> _What this task involves_
Look through the data for the string "cone". Copy every line where it is found.

> _Data shown_
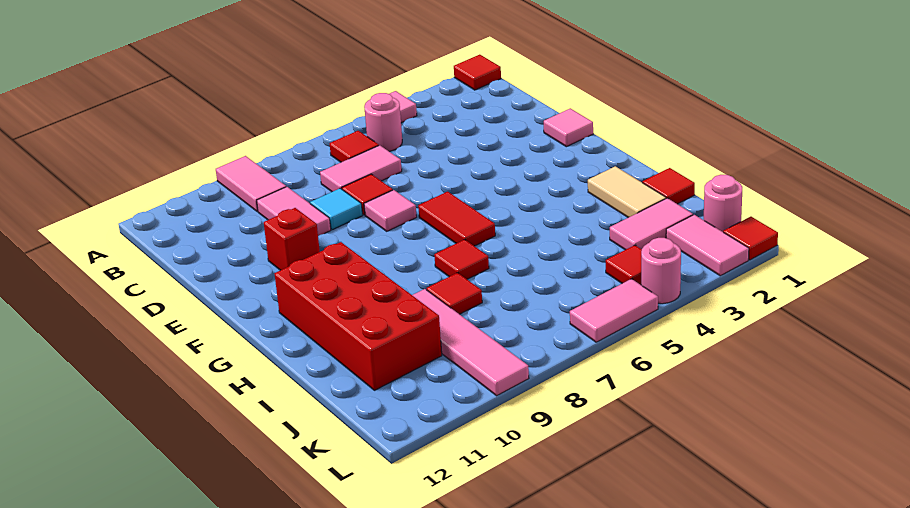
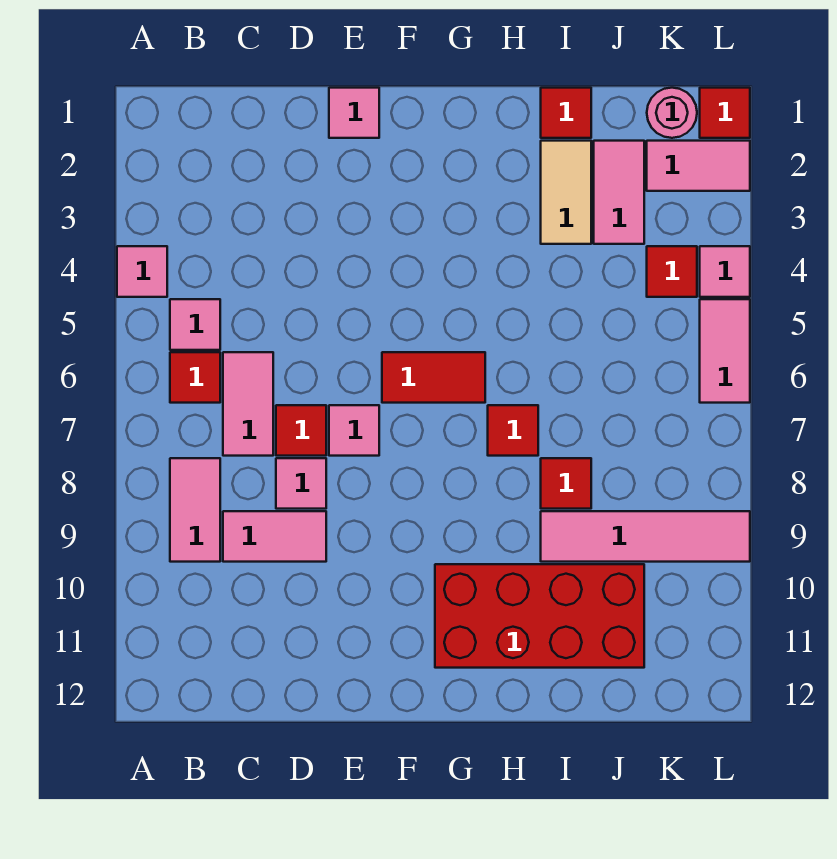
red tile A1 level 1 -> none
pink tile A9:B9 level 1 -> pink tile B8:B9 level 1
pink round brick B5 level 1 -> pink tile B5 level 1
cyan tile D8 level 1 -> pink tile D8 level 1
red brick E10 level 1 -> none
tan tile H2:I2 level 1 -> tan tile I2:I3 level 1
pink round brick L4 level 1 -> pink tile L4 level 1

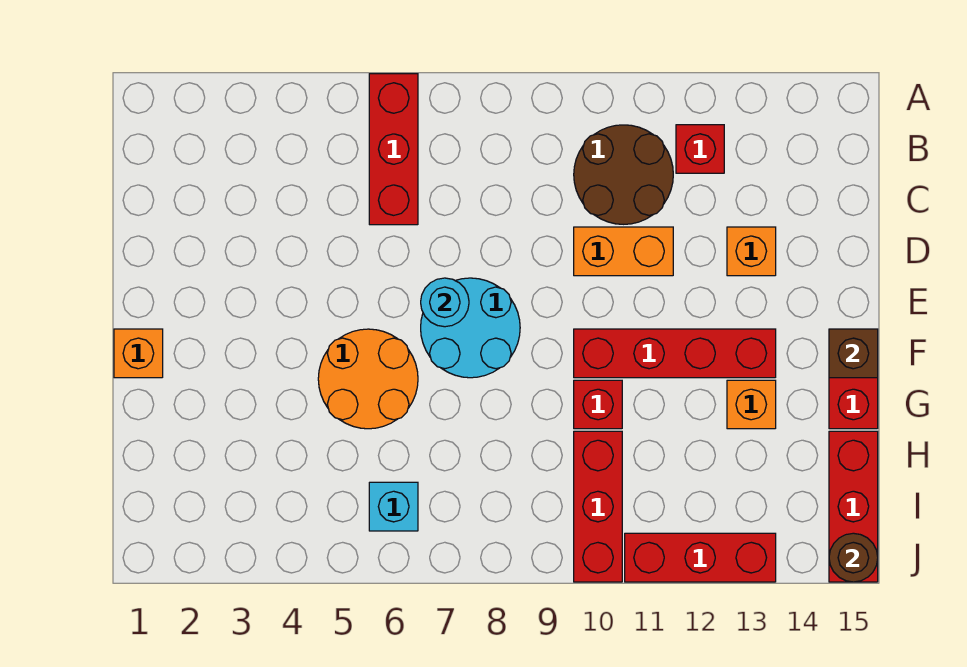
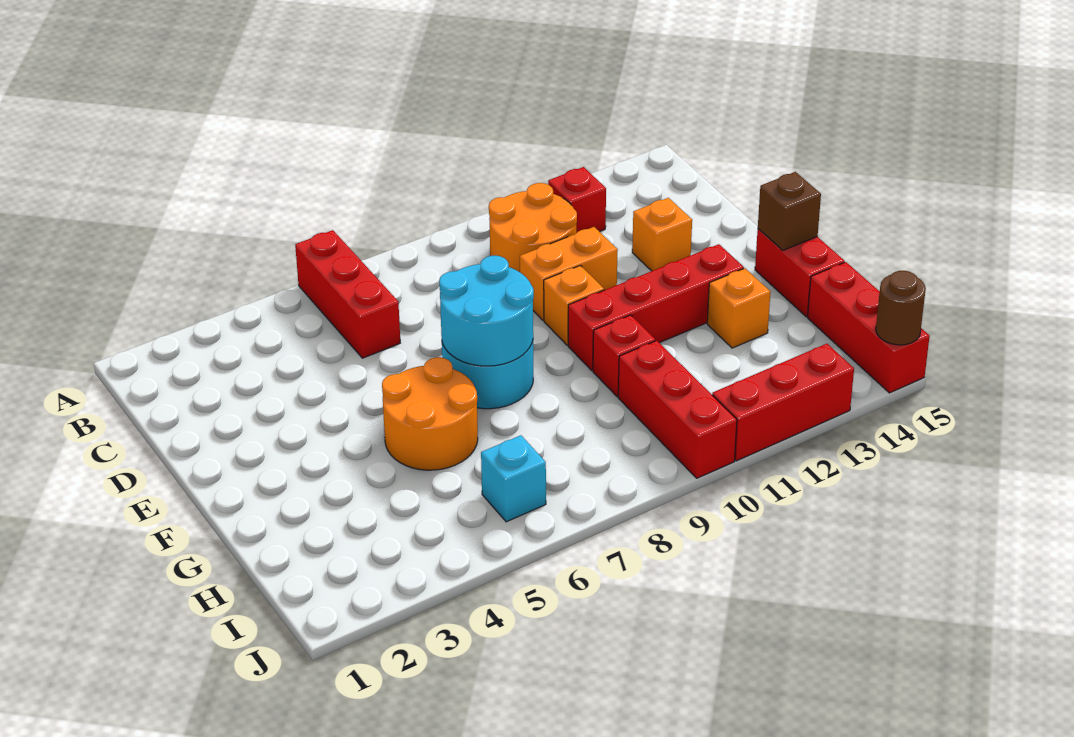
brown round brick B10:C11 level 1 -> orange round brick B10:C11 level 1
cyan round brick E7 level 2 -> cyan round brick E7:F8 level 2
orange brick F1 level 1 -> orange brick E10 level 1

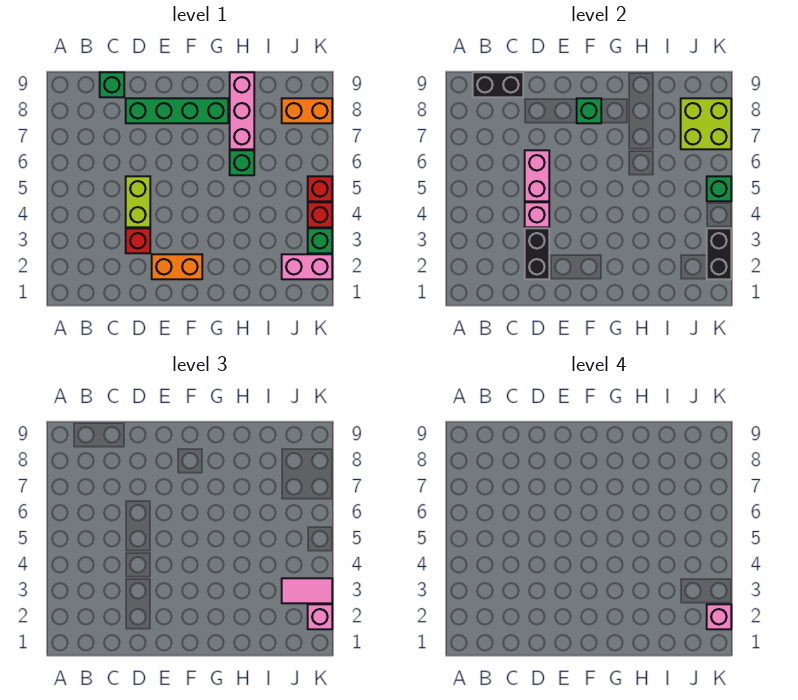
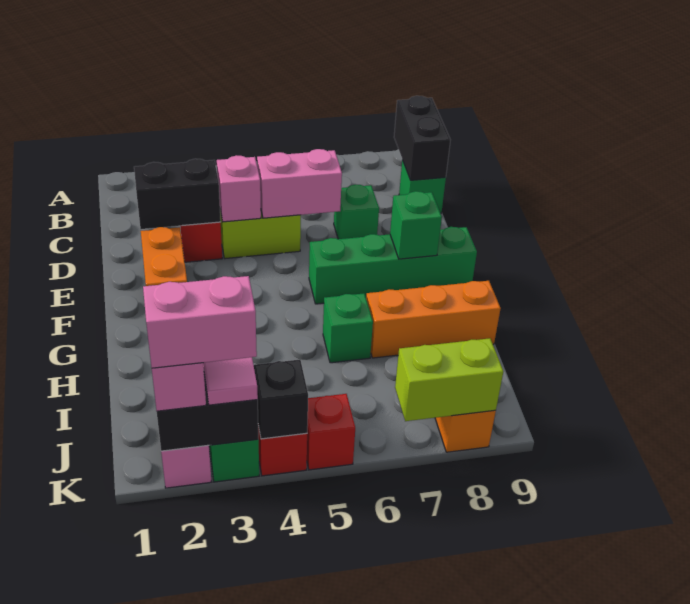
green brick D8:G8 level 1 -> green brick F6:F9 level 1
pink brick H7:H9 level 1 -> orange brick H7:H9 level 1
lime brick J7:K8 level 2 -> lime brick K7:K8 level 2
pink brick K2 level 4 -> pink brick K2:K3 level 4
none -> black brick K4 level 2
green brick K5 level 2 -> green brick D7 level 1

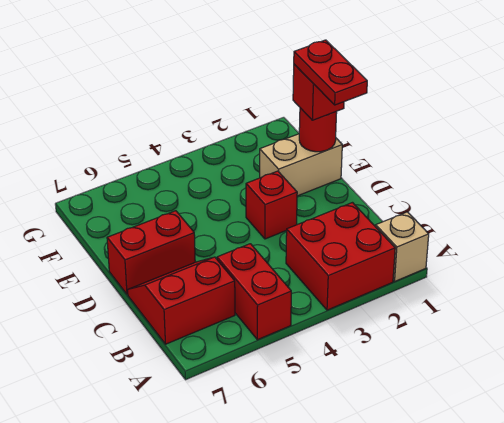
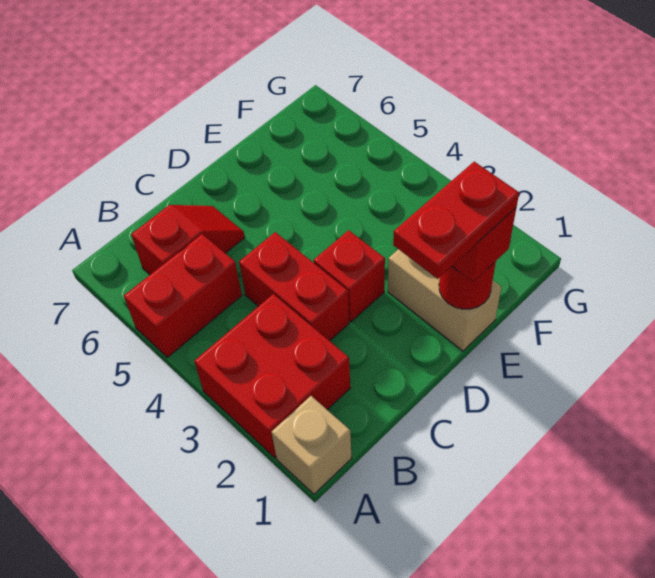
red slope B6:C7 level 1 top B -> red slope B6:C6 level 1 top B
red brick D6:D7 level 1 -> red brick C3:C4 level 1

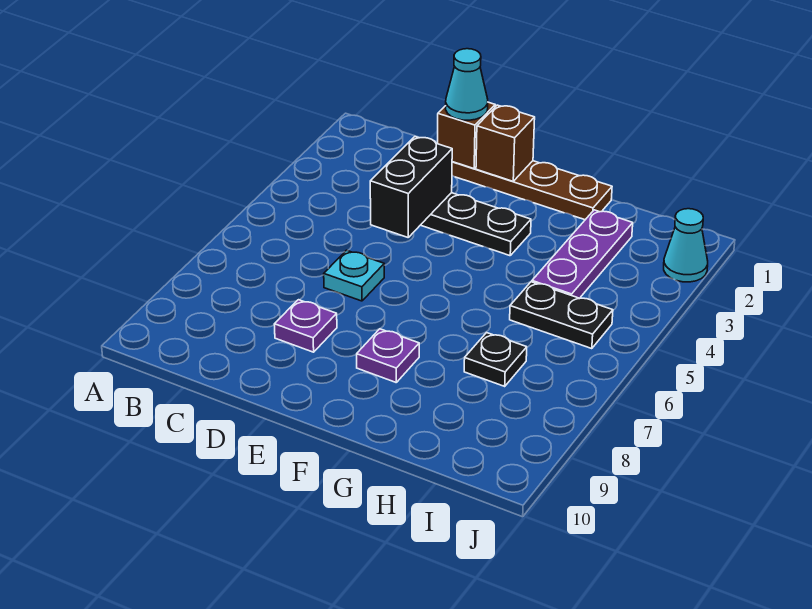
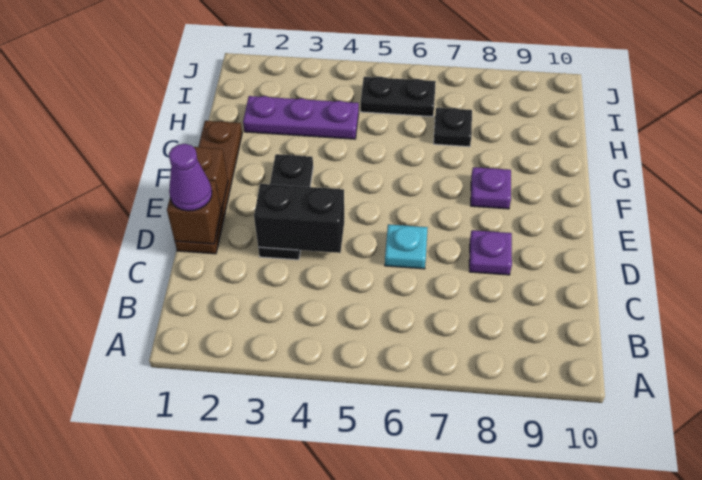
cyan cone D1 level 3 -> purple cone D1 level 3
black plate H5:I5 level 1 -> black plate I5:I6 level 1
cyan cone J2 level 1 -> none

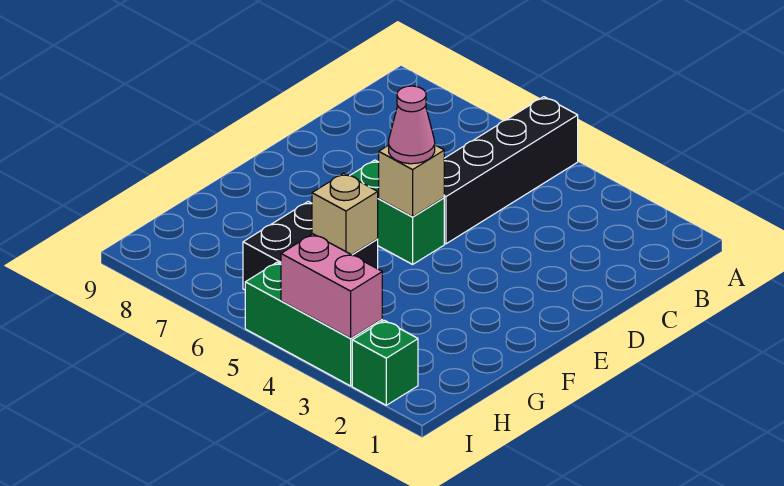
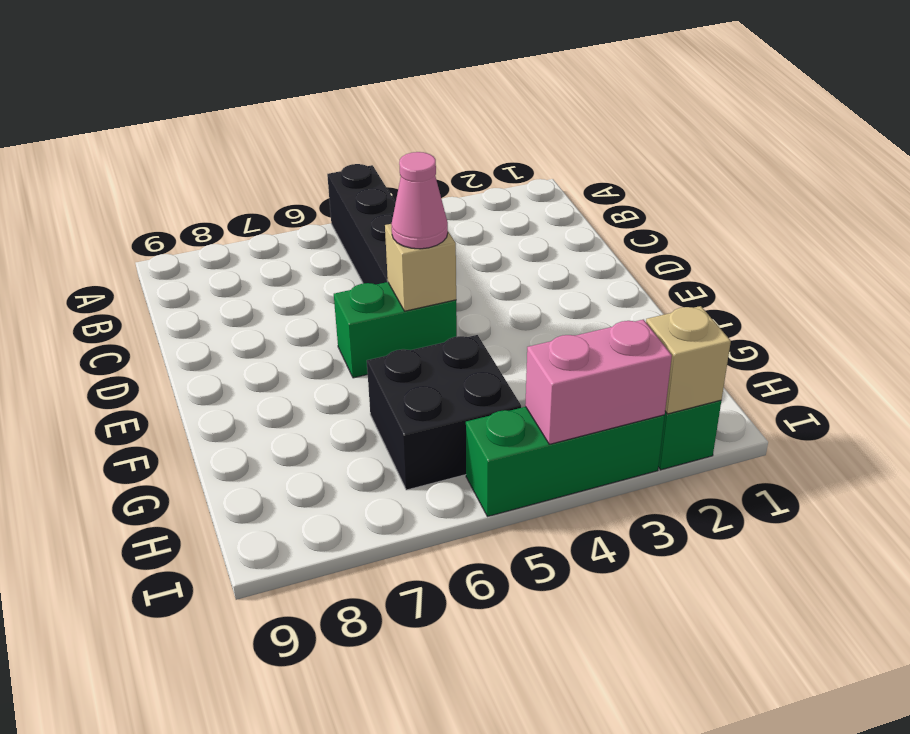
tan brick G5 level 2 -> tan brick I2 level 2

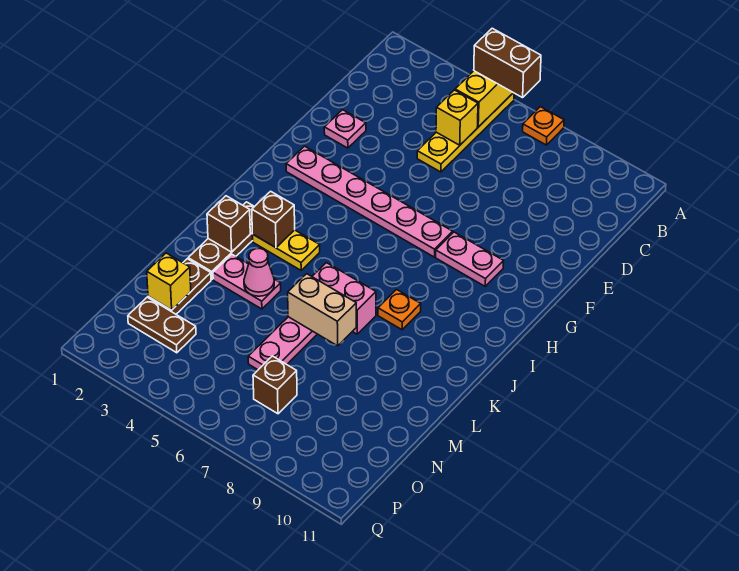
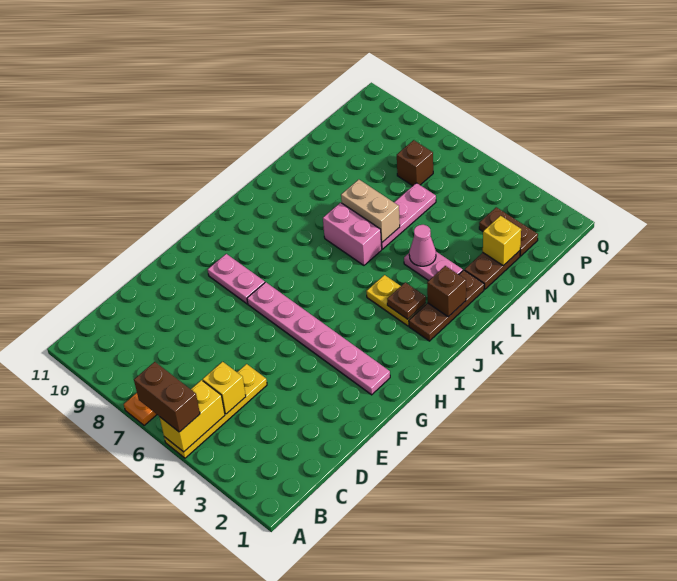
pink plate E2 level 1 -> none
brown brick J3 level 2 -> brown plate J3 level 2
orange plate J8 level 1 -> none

> _Reply_
cyan cone D1 level 3 -> purple cone D1 level 3
cyan cone J2 level 1 -> none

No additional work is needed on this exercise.